Job:
Please transcribe the lines below exactly, and leave every image behind.

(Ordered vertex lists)
<<<<

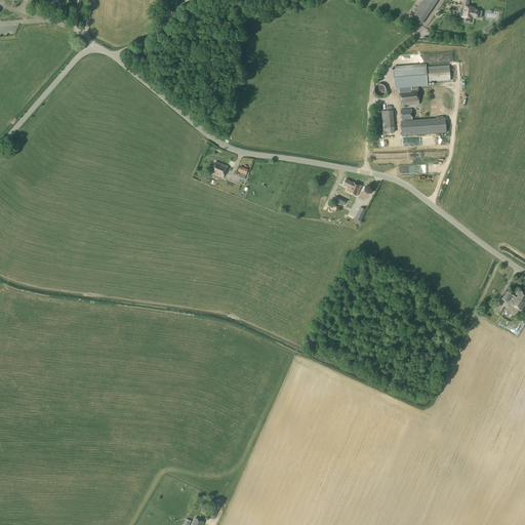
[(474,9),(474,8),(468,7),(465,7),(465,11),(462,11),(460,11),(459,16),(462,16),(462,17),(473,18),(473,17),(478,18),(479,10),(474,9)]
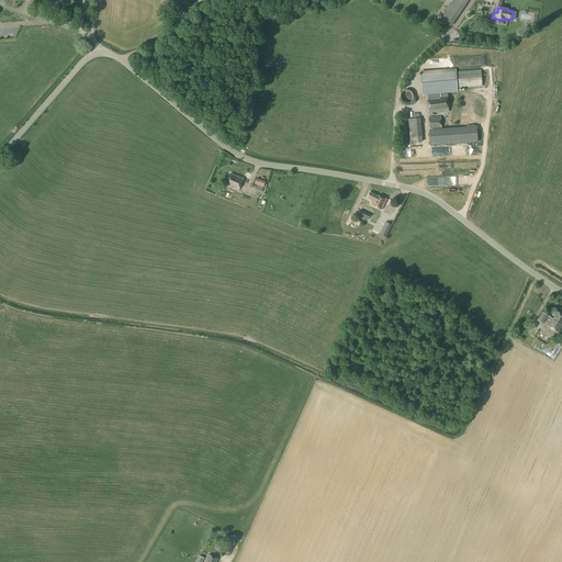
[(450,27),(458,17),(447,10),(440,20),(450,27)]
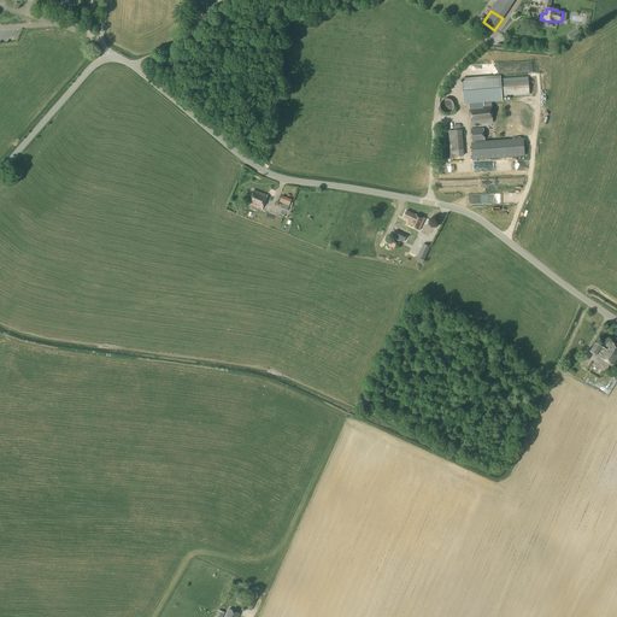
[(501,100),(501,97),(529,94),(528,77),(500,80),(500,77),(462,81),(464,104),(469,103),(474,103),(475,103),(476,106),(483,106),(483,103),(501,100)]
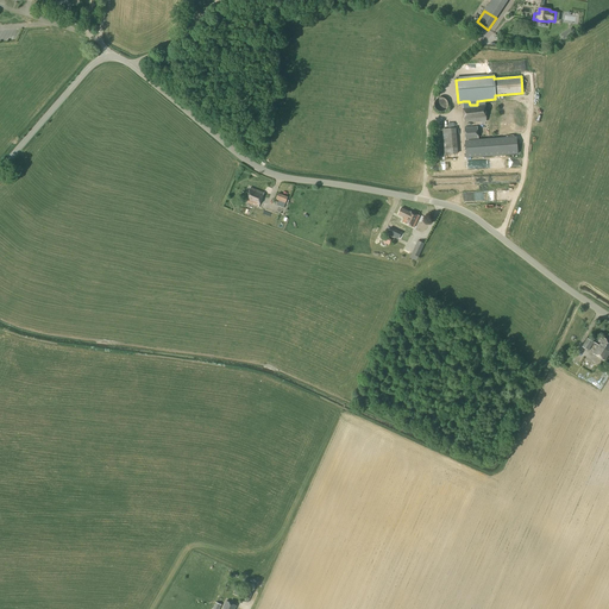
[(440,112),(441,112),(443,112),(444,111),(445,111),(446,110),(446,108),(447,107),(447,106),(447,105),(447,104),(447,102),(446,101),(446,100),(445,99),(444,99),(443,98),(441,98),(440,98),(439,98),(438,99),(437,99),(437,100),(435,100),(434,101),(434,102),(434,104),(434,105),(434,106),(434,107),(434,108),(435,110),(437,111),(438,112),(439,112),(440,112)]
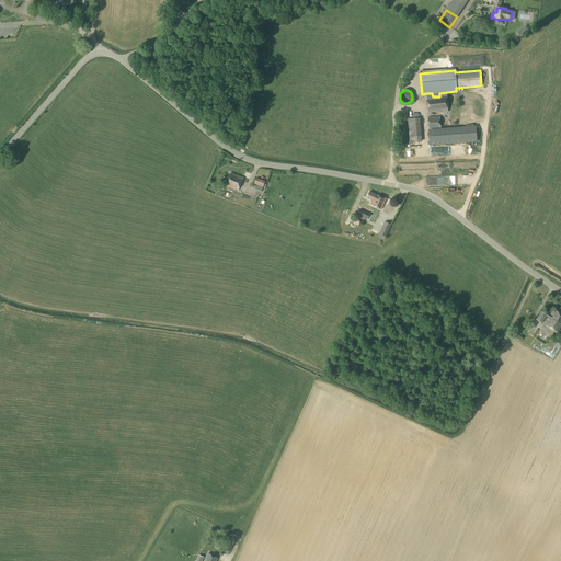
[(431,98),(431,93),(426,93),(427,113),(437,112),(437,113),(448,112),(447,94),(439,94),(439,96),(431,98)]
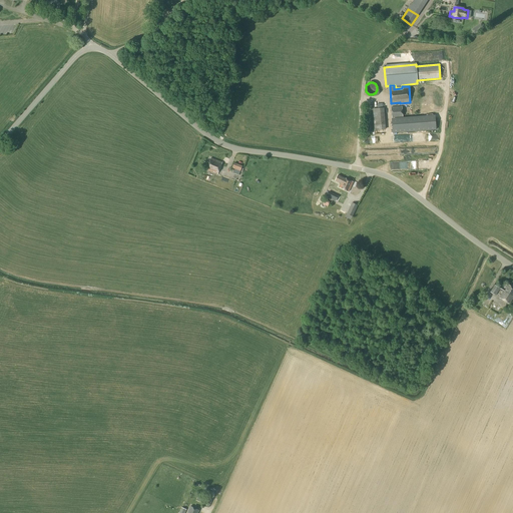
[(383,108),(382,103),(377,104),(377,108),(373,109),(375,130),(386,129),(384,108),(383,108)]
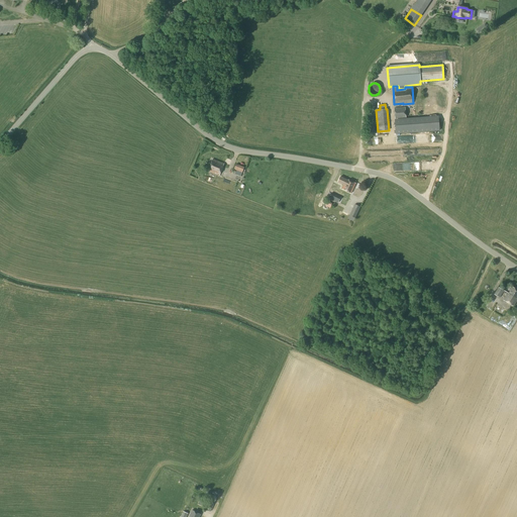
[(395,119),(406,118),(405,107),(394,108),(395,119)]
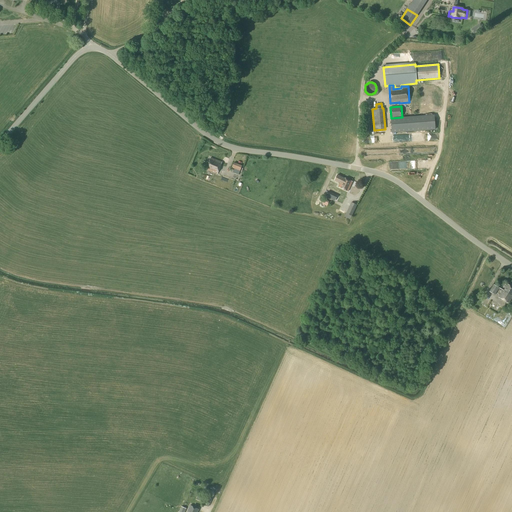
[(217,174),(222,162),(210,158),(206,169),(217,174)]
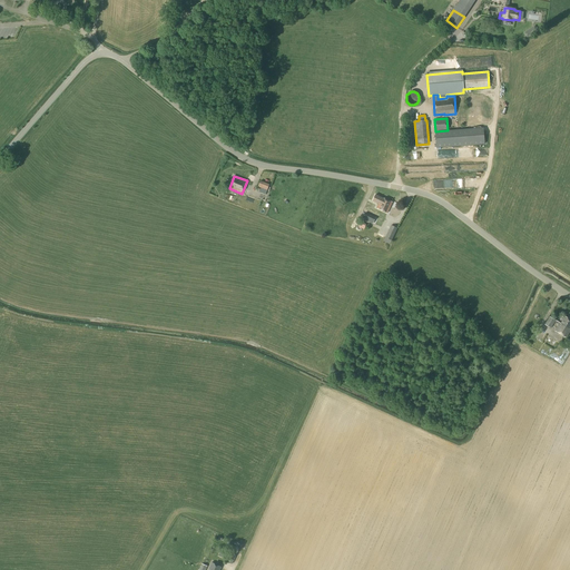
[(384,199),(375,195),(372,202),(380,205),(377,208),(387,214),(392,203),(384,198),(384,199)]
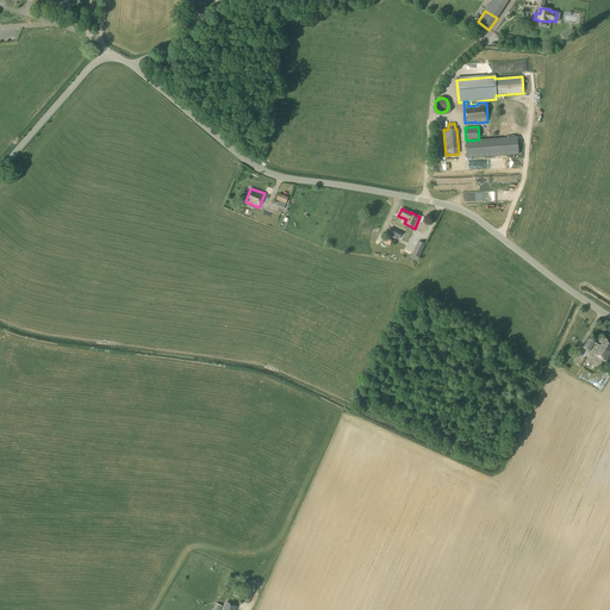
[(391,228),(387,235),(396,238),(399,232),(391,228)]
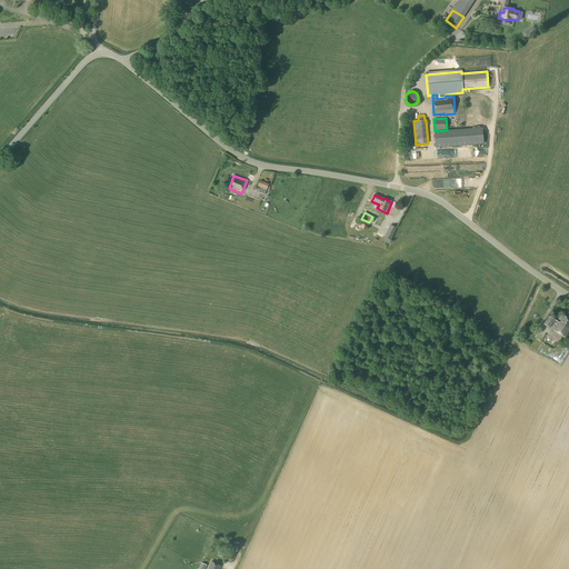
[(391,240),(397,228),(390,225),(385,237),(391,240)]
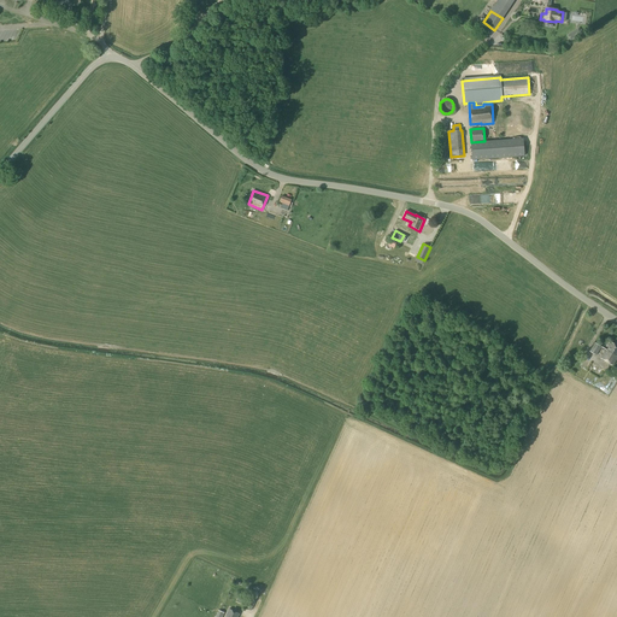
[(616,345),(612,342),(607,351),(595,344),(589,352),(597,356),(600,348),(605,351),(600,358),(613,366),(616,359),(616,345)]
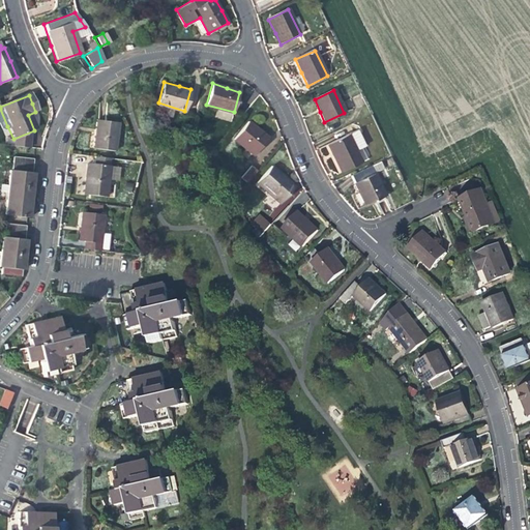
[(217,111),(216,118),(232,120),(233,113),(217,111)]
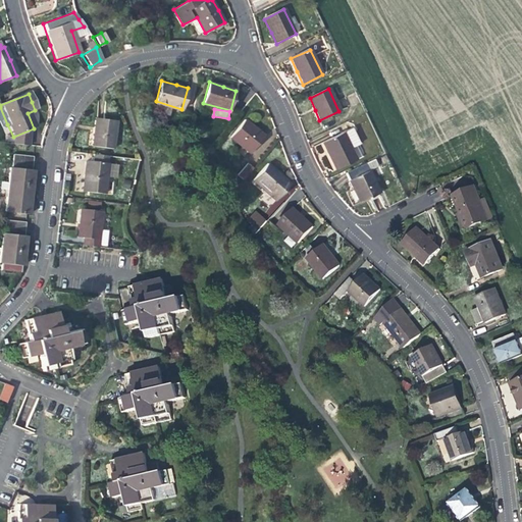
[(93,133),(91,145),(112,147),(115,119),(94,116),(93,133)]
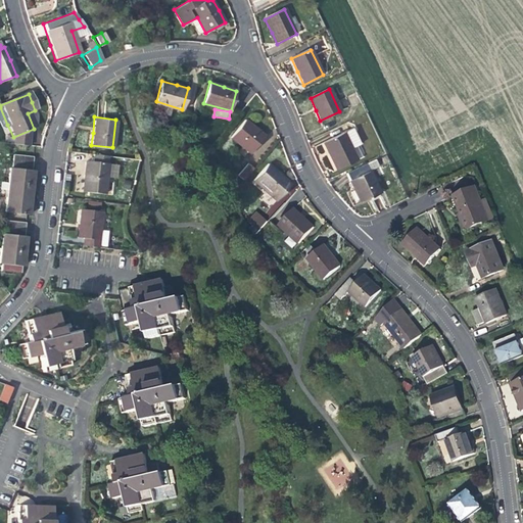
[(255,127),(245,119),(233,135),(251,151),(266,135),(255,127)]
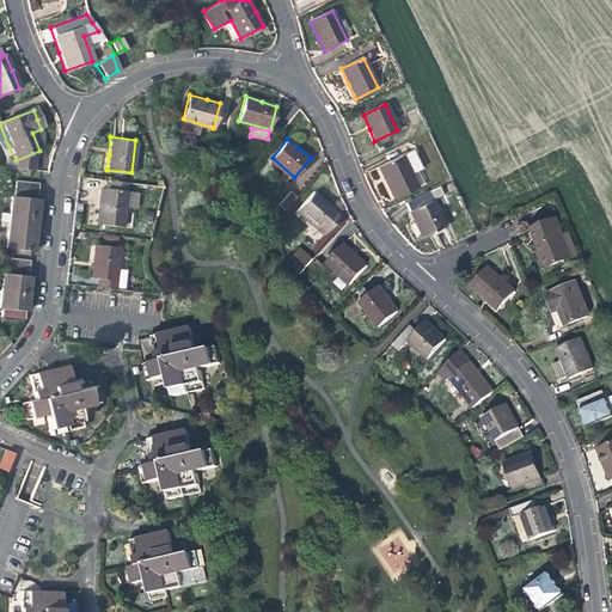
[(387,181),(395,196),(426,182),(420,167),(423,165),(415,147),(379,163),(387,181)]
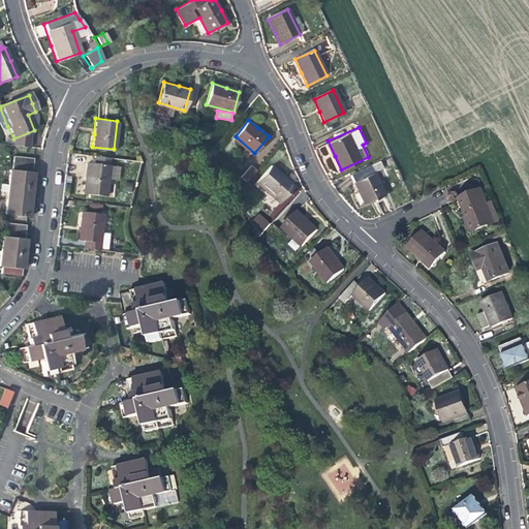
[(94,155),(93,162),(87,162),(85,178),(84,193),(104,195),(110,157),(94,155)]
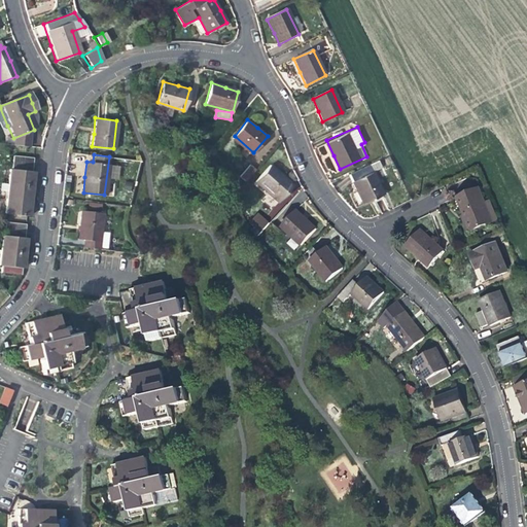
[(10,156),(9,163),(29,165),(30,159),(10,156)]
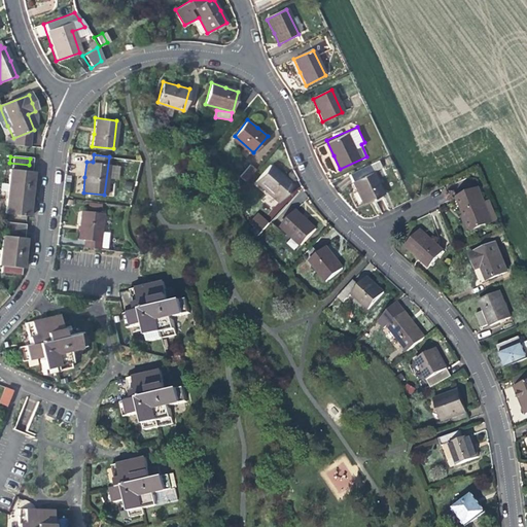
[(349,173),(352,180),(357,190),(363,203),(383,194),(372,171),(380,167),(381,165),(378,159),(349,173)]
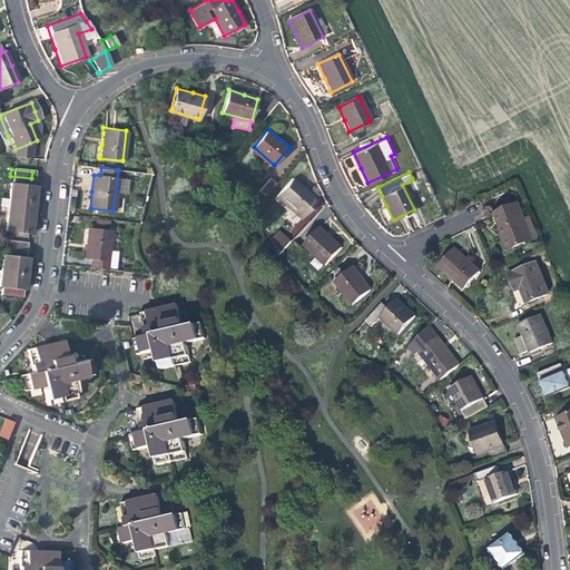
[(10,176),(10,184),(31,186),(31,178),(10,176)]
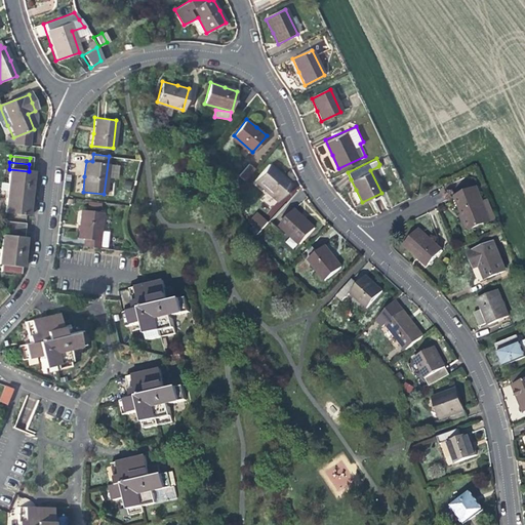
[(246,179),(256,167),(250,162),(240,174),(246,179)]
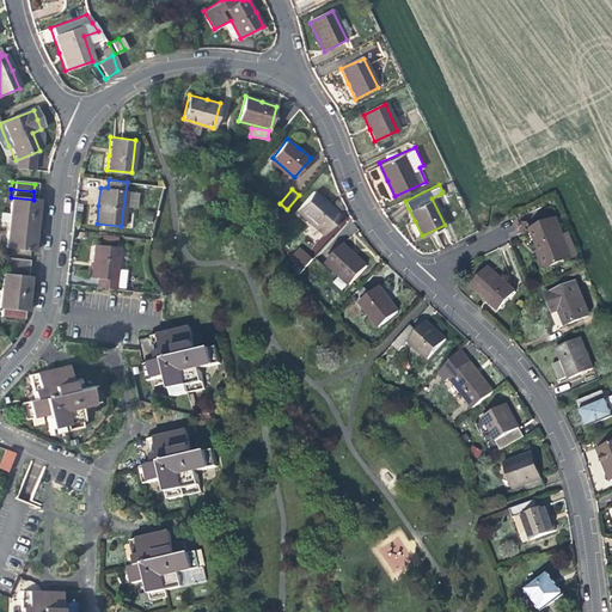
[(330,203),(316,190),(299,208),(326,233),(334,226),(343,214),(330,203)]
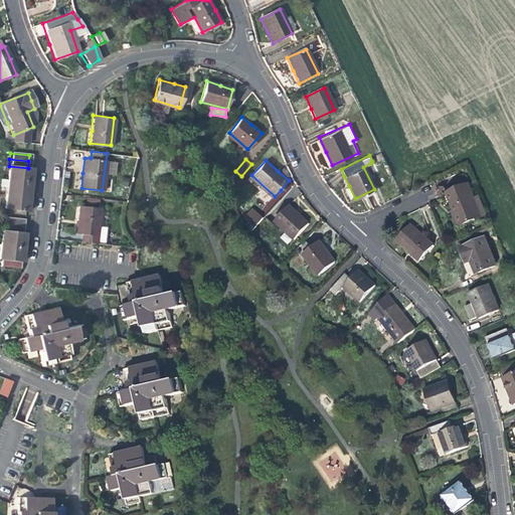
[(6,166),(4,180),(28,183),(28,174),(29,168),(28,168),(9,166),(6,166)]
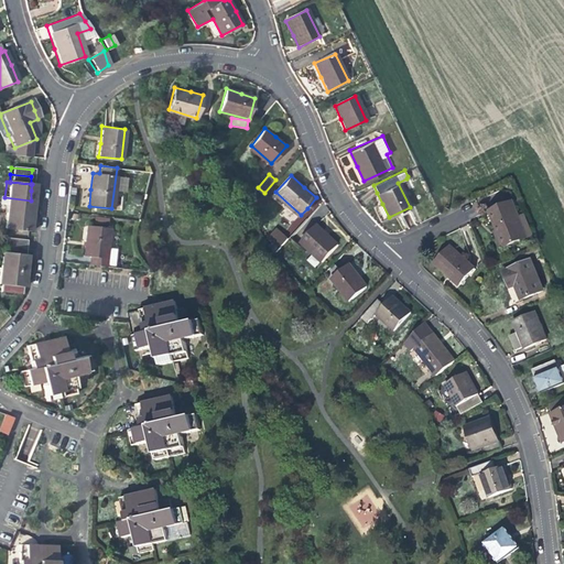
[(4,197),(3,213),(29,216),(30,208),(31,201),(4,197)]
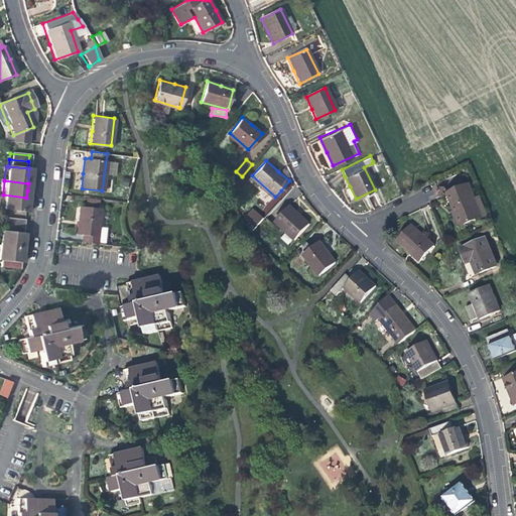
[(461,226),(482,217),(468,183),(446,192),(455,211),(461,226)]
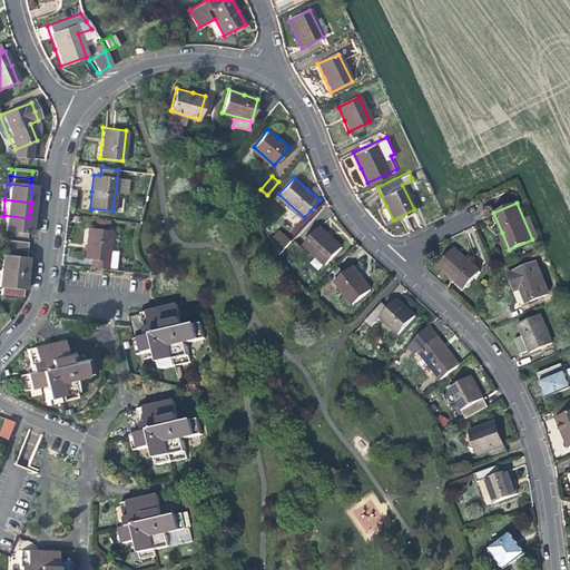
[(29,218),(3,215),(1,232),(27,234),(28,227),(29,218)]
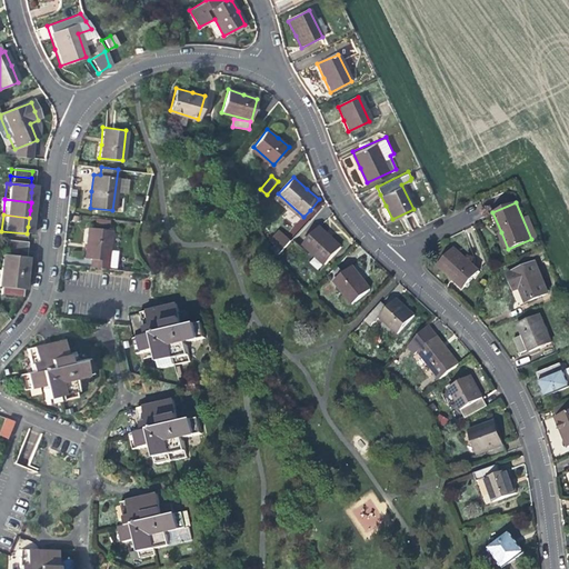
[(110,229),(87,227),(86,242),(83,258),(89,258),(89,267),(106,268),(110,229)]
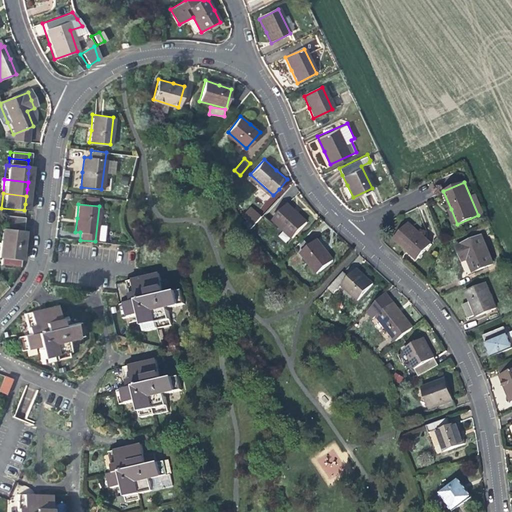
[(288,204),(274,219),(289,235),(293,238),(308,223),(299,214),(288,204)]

>>>>

Task output:
[(474,9),(474,8),(468,7),(465,7),(465,11),(462,11),(460,11),(459,16),(462,16),(462,17),(473,18),(473,17),(478,18),(479,10),(474,9)]
[(450,27),(458,17),(447,10),(440,20),(450,27)]
[(501,100),(501,97),(529,94),(528,77),(500,80),(500,77),(462,81),(464,104),(469,103),(474,103),(475,103),(476,106),(483,106),(483,103),(501,100)]
[(440,112),(441,112),(443,112),(444,111),(445,111),(446,110),(446,108),(447,107),(447,106),(447,105),(447,104),(447,102),(446,101),(446,100),(445,99),(444,99),(443,98),(441,98),(440,98),(439,98),(438,99),(437,99),(437,100),(435,100),(434,101),(434,102),(434,104),(434,105),(434,106),(434,107),(434,108),(435,110),(437,111),(438,112),(439,112),(440,112)]
[(431,98),(431,93),(426,93),(427,113),(437,112),(437,113),(448,112),(447,94),(439,94),(439,96),(431,98)]
[(383,108),(382,103),(377,104),(377,108),(373,109),(375,130),(386,129),(384,108),(383,108)]
[(395,119),(406,118),(405,107),(394,108),(395,119)]
[(217,174),(222,162),(210,158),(206,169),(217,174)]
[(384,199),(375,195),(372,202),(380,205),(377,208),(387,214),(392,203),(384,198),(384,199)]
[(391,228),(387,235),(396,238),(399,232),(391,228)]
[(391,240),(397,228),(390,225),(385,237),(391,240)]
[(616,345),(612,342),(607,351),(595,344),(589,352),(597,356),(600,348),(605,351),(600,358),(613,366),(616,359),(616,345)]
[(217,111),(216,118),(232,120),(233,113),(217,111)]
[(93,133),(91,145),(112,147),(115,119),(94,116),(93,133)]
[(255,127),(245,119),(233,135),(251,151),(266,135),(255,127)]
[(387,181),(395,196),(426,182),(420,167),(423,165),(415,147),(379,163),(387,181)]
[(94,155),(93,162),(87,162),(85,178),(84,193),(104,195),(110,157),(94,155)]
[(10,156),(9,163),(29,165),(30,159),(10,156)]
[(349,173),(352,180),(357,190),(363,203),(383,194),(372,171),(380,167),(381,165),(378,159),(349,173)]
[(10,176),(10,184),(31,186),(31,178),(10,176)]
[(246,179),(256,167),(250,162),(240,174),(246,179)]
[(330,203),(316,190),(299,208),(326,233),(334,226),(343,214),(330,203)]
[(6,166),(4,180),(28,183),(28,174),(29,168),(28,168),(9,166),(6,166)]
[(4,197),(3,213),(29,216),(30,208),(31,201),(4,197)]
[(461,226),(482,217),(468,183),(446,192),(455,211),(461,226)]
[(29,218),(3,215),(1,232),(27,234),(28,227),(29,218)]
[(110,229),(87,227),(86,242),(83,258),(89,258),(89,267),(106,268),(110,229)]
[(288,204),(274,219),(289,235),(293,238),(308,223),(299,214),(288,204)]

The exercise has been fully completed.